When you reproduce the listing, keep every word as it is and drop the pictures.

● **Data provided**:
>>>>
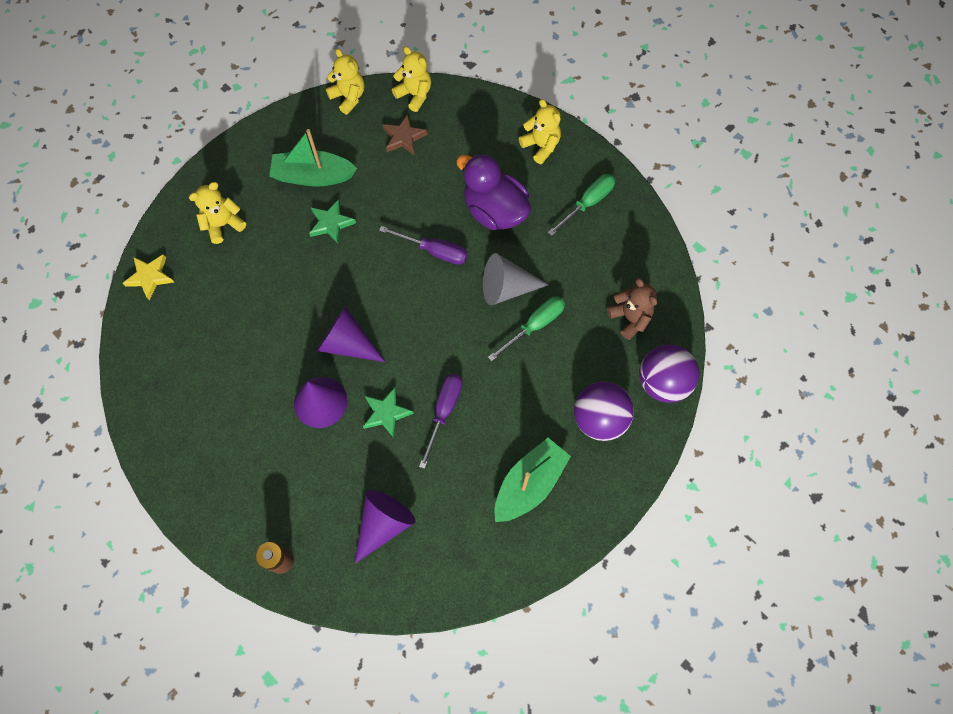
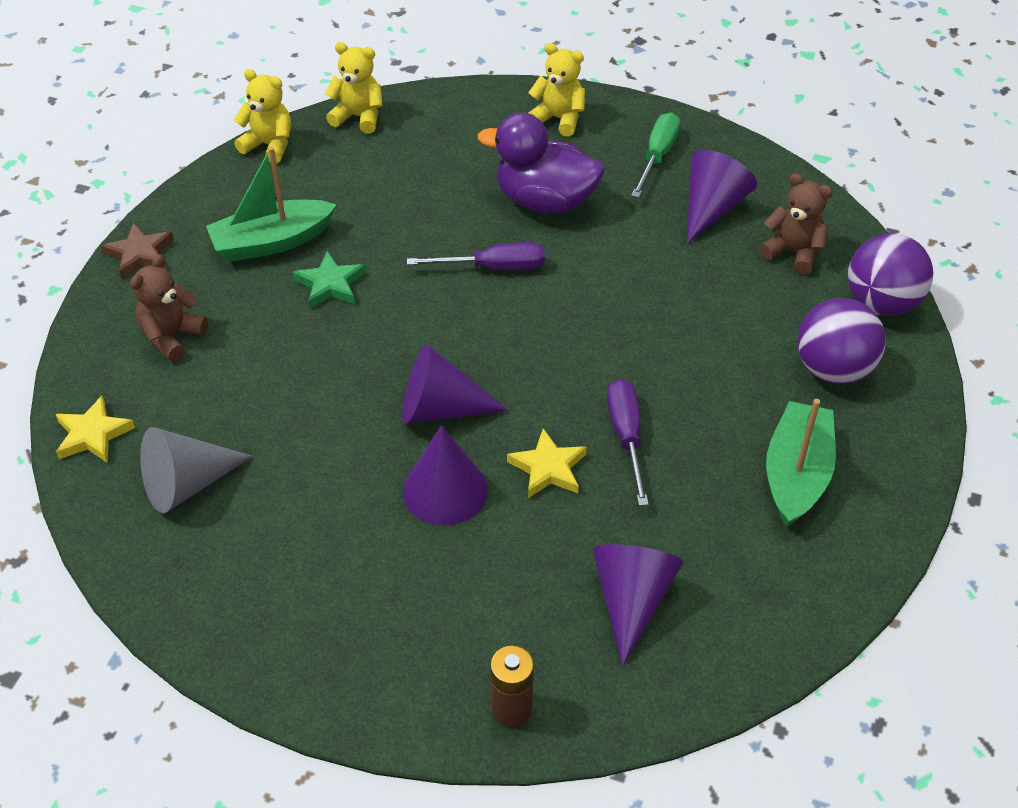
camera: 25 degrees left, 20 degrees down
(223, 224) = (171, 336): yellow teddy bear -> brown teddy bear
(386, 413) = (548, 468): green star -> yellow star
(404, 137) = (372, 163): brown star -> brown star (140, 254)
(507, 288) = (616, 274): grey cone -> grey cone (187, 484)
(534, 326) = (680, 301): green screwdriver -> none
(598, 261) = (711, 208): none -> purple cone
<<<<
● **Written response**:
camera: 25 degrees left, 20 degrees down
(223, 224) = (171, 336): yellow teddy bear -> brown teddy bear
(386, 413) = (548, 468): green star -> yellow star
(404, 137) = (372, 163): brown star -> brown star (140, 254)
(507, 288) = (616, 274): grey cone -> grey cone (187, 484)
(534, 326) = (680, 301): green screwdriver -> none
(598, 261) = (711, 208): none -> purple cone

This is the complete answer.